▸ WORK TO BE COMPLETED
Your copy of the data below must be exact and must leave out all pictures.

▸ SOURCE MATERIAL
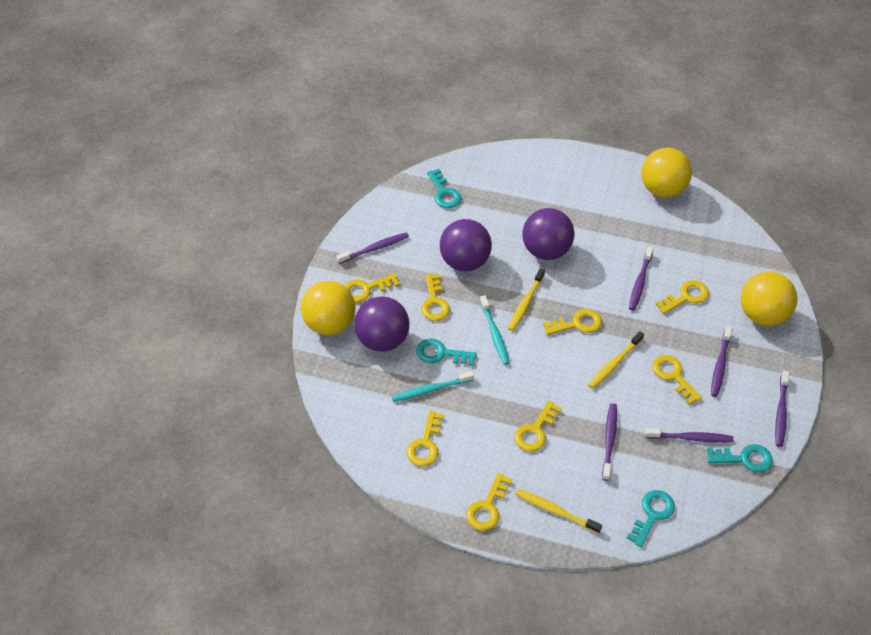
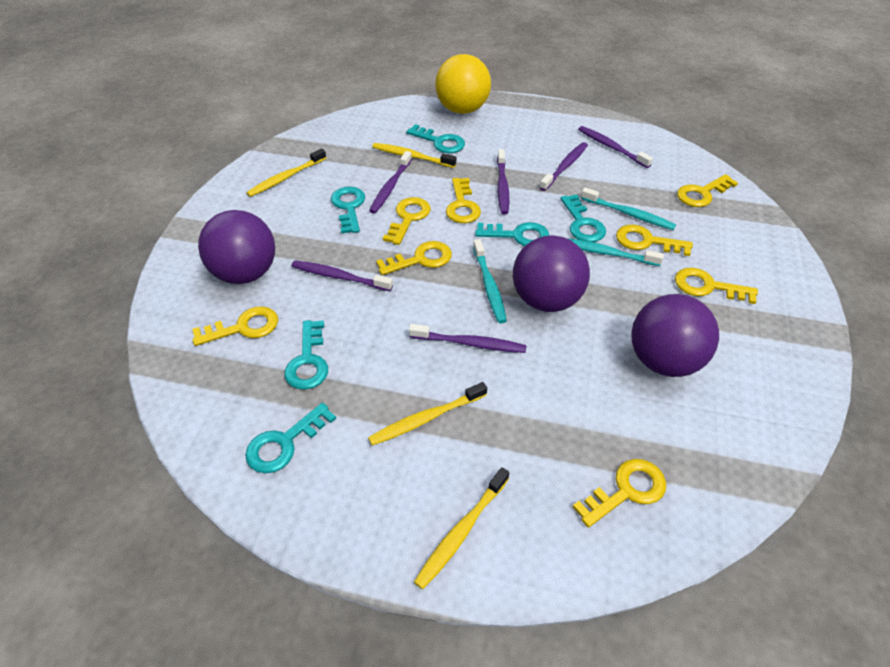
turquoise key: 4 -> 6
turquoise toothbrush: 2 -> 3
yellow ball: 3 -> 1
yellow toothbrush: 3 -> 4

▸ WRITTEN SOLUTION
turquoise key: 4 -> 6
turquoise toothbrush: 2 -> 3
yellow ball: 3 -> 1
yellow toothbrush: 3 -> 4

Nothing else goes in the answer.